▸ **ASSIGNMENT**: A word-for-word copy of the records below is needed, without the images.

(Extracted data entries)
---*---

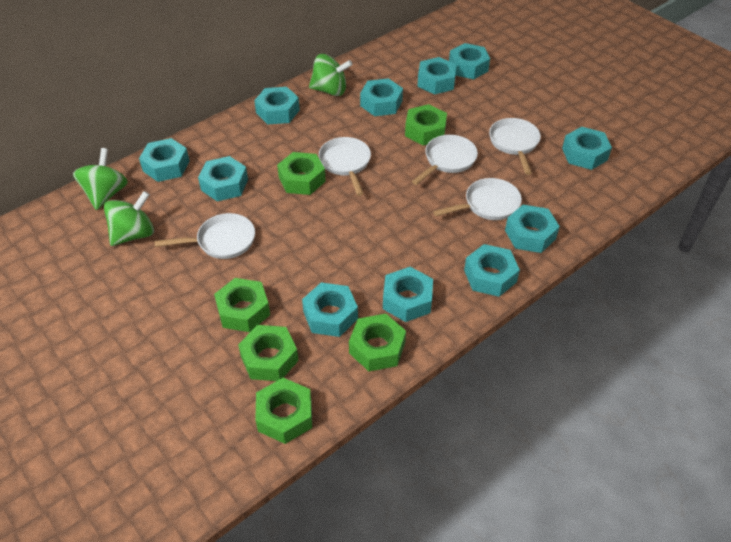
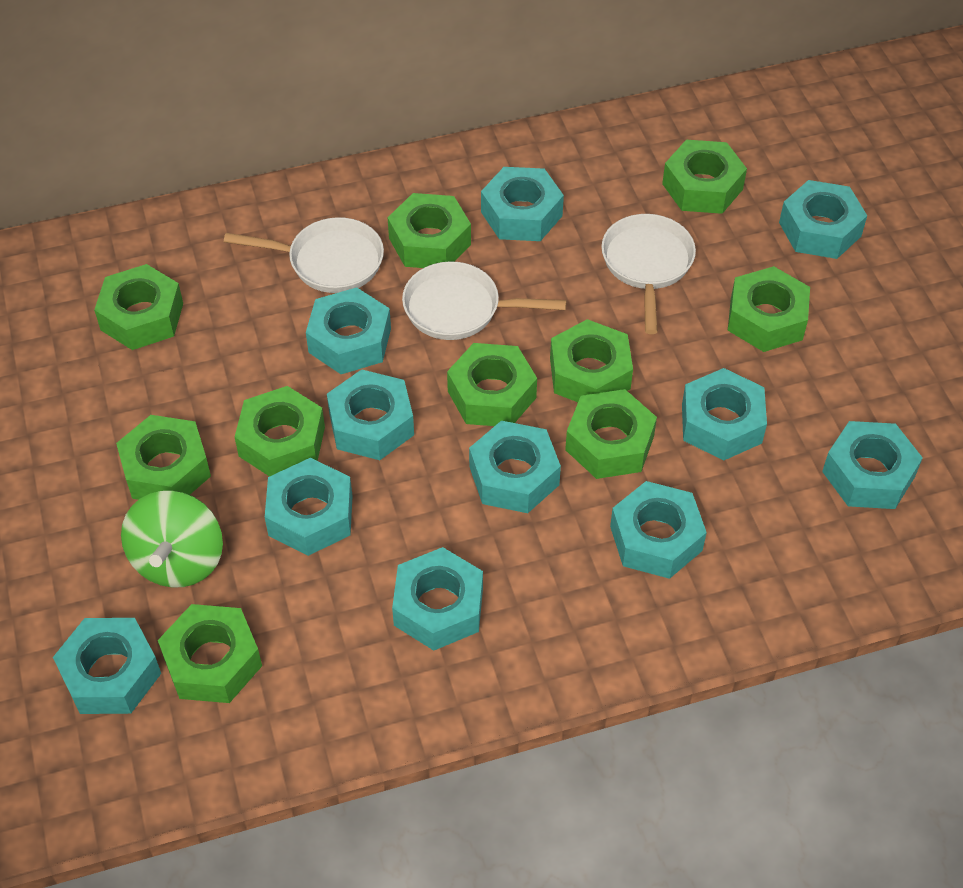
green nut: 6 -> 10
green spinning top: 3 -> 1
white pan: 5 -> 3

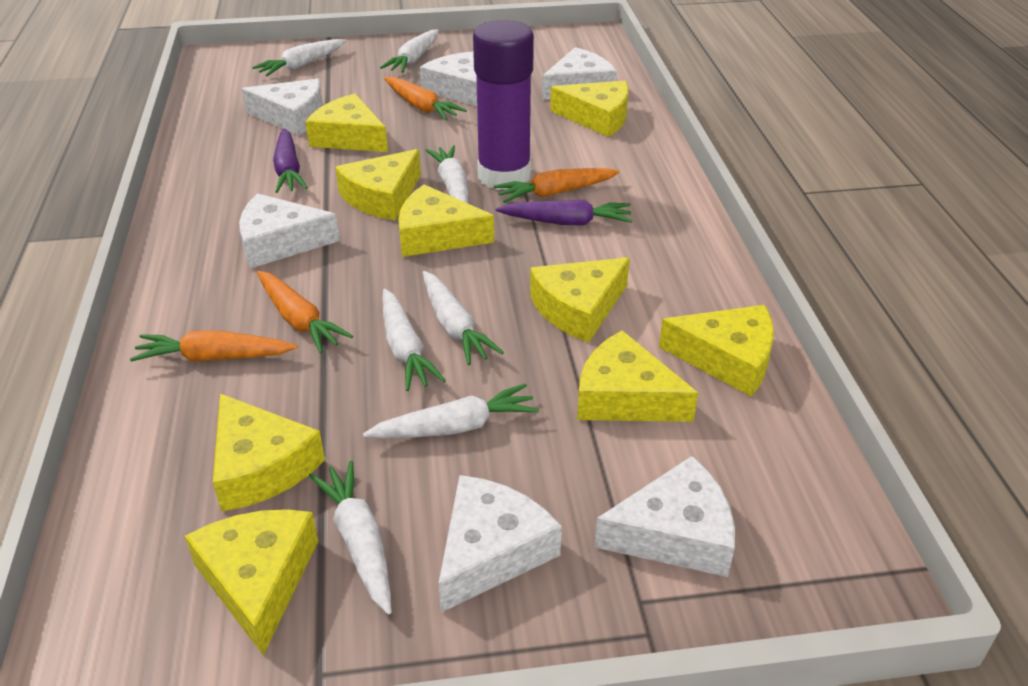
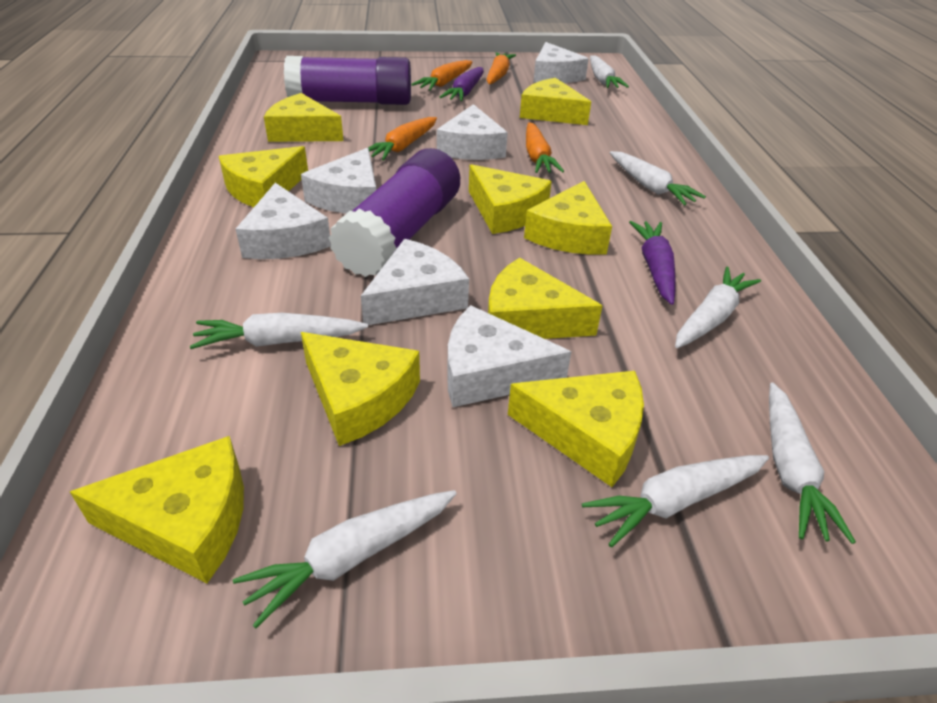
purple glue stick: 1 -> 2

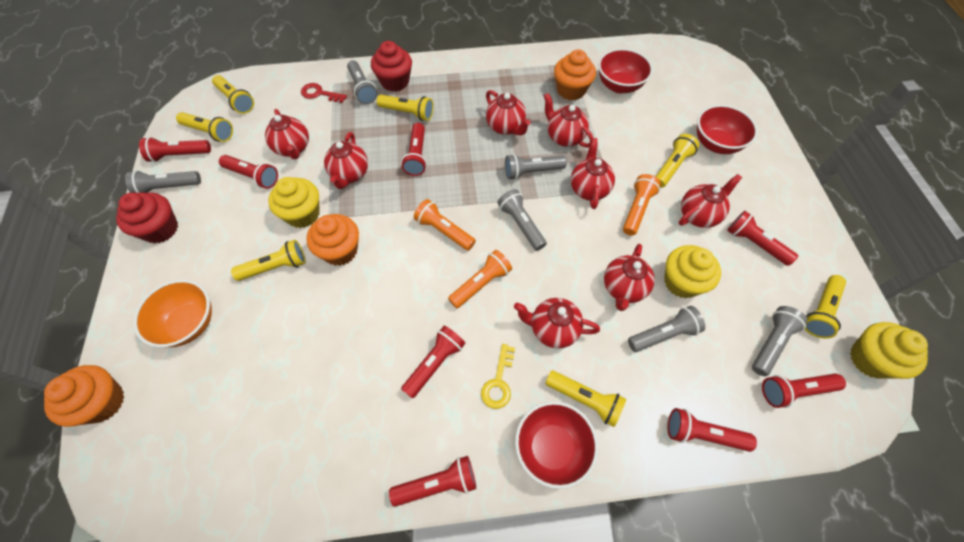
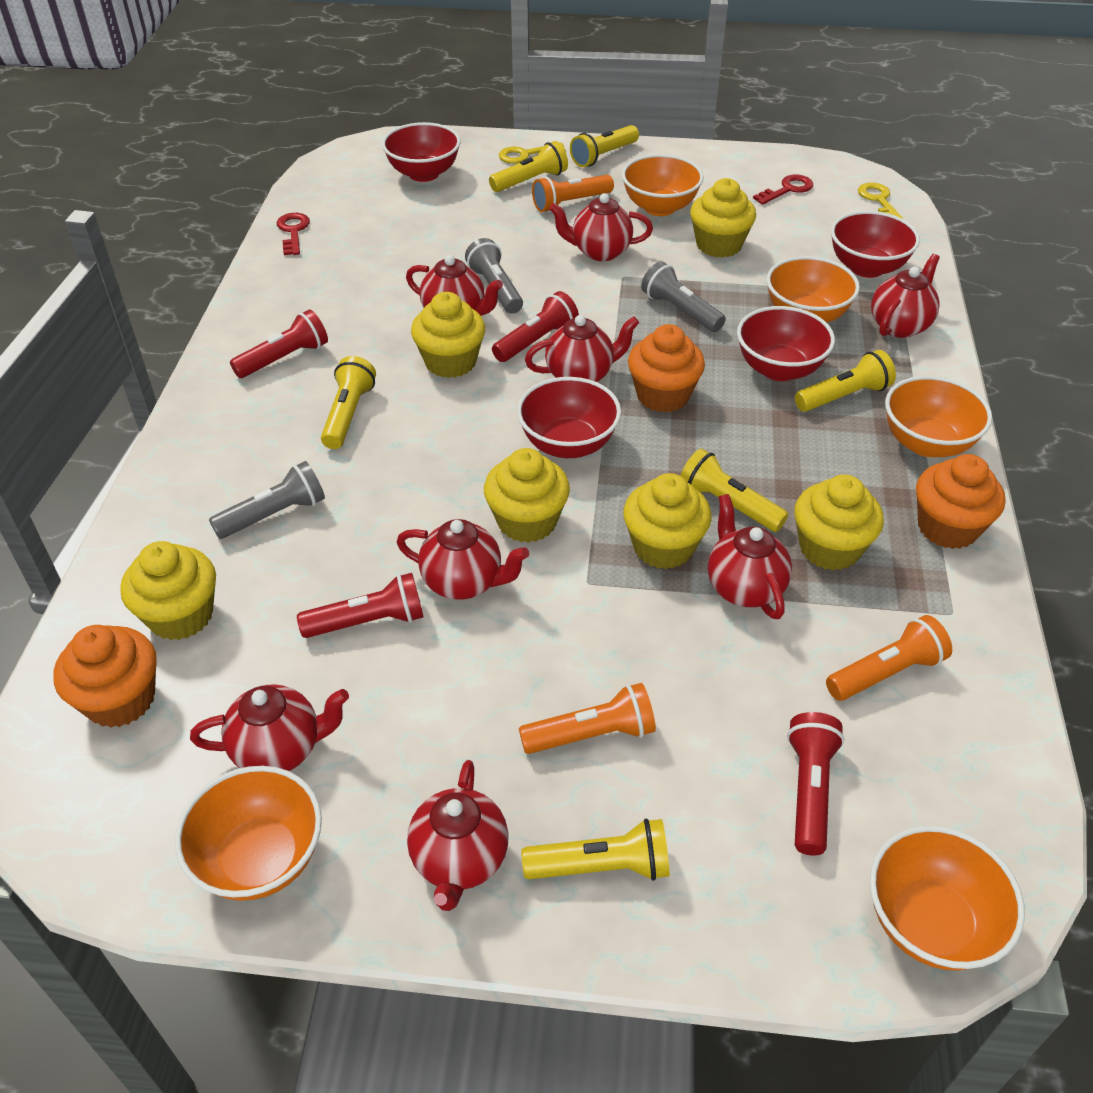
grey flashlight: 6 -> 3
orange bowl: 1 -> 5
red bowl: 3 -> 4
red cupcake: 2 -> 0
red flashlight: 8 -> 4
red key: 1 -> 2
yellow cupcake: 3 -> 6
yellow flashlight: 7 -> 6
yellow key: 1 -> 2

---*---

▸ **ANSWER BOX**:
green nut: 6 -> 10
green spinning top: 3 -> 1
white pan: 5 -> 3

purple glue stick: 1 -> 2

grey flashlight: 6 -> 3
orange bowl: 1 -> 5
red bowl: 3 -> 4
red cupcake: 2 -> 0
red flashlight: 8 -> 4
red key: 1 -> 2
yellow cupcake: 3 -> 6
yellow flashlight: 7 -> 6
yellow key: 1 -> 2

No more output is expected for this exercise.